Apart from the images, output the data below exactly.

━━━━━ PROVIDED DATA ━━━━━

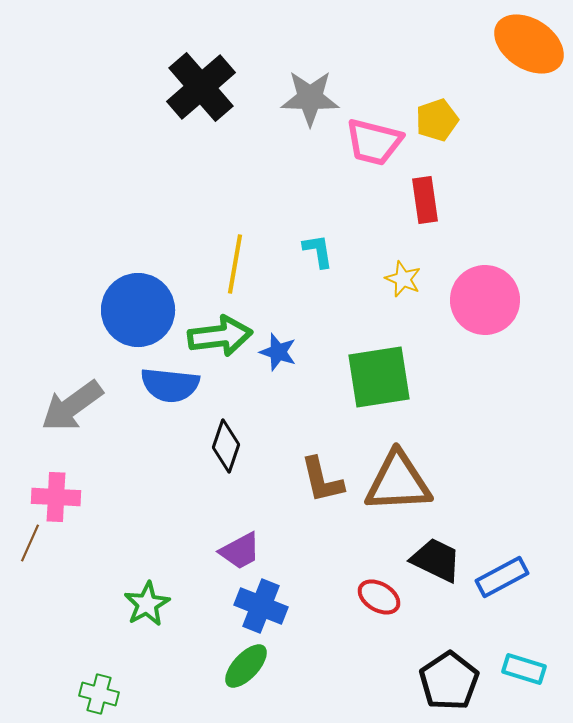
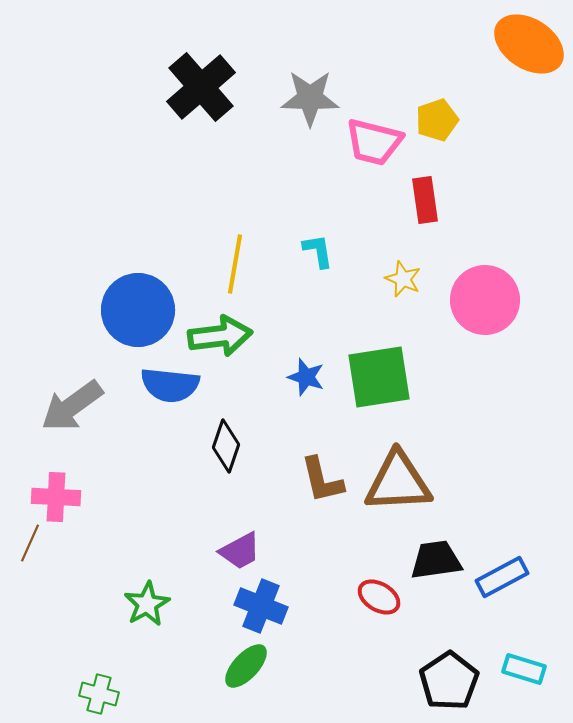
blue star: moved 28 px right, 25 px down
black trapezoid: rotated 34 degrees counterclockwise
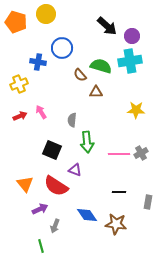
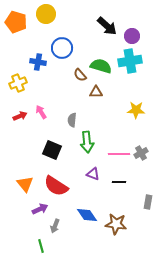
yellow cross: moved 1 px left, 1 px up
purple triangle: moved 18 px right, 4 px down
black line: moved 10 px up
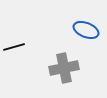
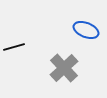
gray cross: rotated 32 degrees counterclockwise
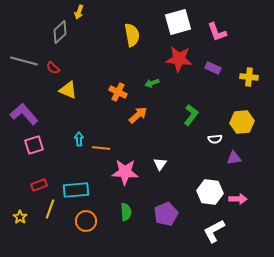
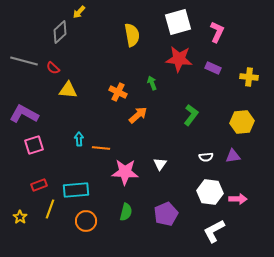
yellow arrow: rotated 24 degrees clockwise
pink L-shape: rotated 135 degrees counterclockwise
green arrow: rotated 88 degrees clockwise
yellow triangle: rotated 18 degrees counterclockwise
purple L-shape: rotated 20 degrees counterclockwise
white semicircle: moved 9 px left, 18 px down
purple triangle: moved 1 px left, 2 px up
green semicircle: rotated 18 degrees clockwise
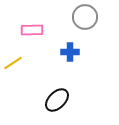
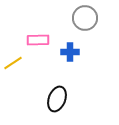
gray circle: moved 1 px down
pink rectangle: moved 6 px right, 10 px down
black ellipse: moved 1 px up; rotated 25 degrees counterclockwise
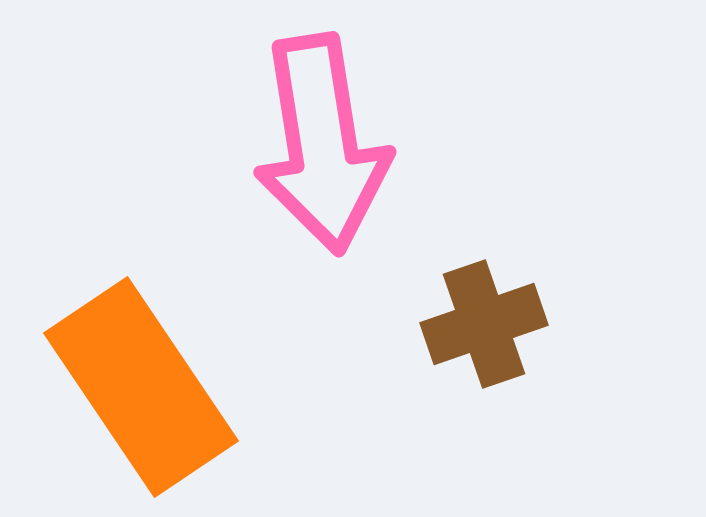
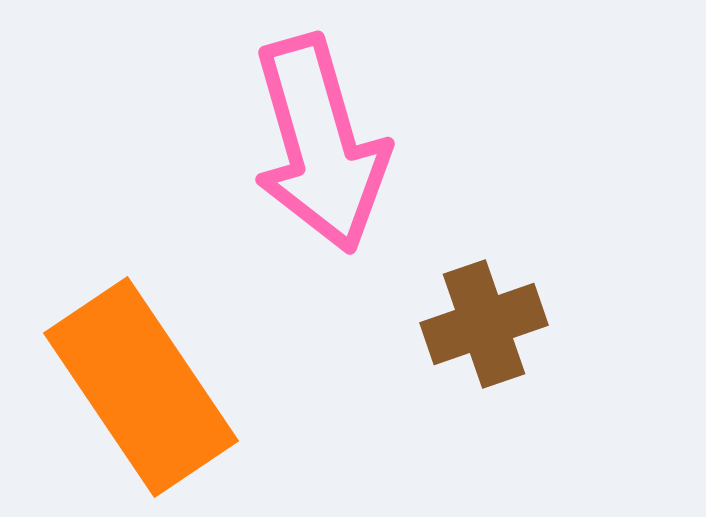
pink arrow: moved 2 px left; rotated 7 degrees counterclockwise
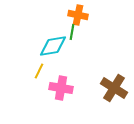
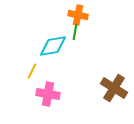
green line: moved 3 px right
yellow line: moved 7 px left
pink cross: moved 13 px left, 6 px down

━━━━━

EXERCISE SOLUTION:
blue star: moved 28 px right, 25 px down
black trapezoid: rotated 34 degrees counterclockwise
yellow cross: moved 1 px left, 1 px up
purple triangle: moved 18 px right, 4 px down
black line: moved 10 px up
gray cross: rotated 32 degrees counterclockwise
yellow arrow: rotated 24 degrees clockwise
pink L-shape: rotated 135 degrees counterclockwise
green arrow: rotated 88 degrees clockwise
yellow triangle: rotated 18 degrees counterclockwise
purple L-shape: rotated 20 degrees counterclockwise
white semicircle: moved 9 px left, 18 px down
purple triangle: moved 1 px left, 2 px up
green semicircle: rotated 18 degrees clockwise
gray circle: moved 1 px down
pink rectangle: moved 6 px right, 10 px down
black ellipse: moved 1 px up; rotated 25 degrees counterclockwise
pink arrow: moved 2 px left; rotated 7 degrees counterclockwise
green line: moved 3 px right
yellow line: moved 7 px left
pink cross: moved 13 px left, 6 px down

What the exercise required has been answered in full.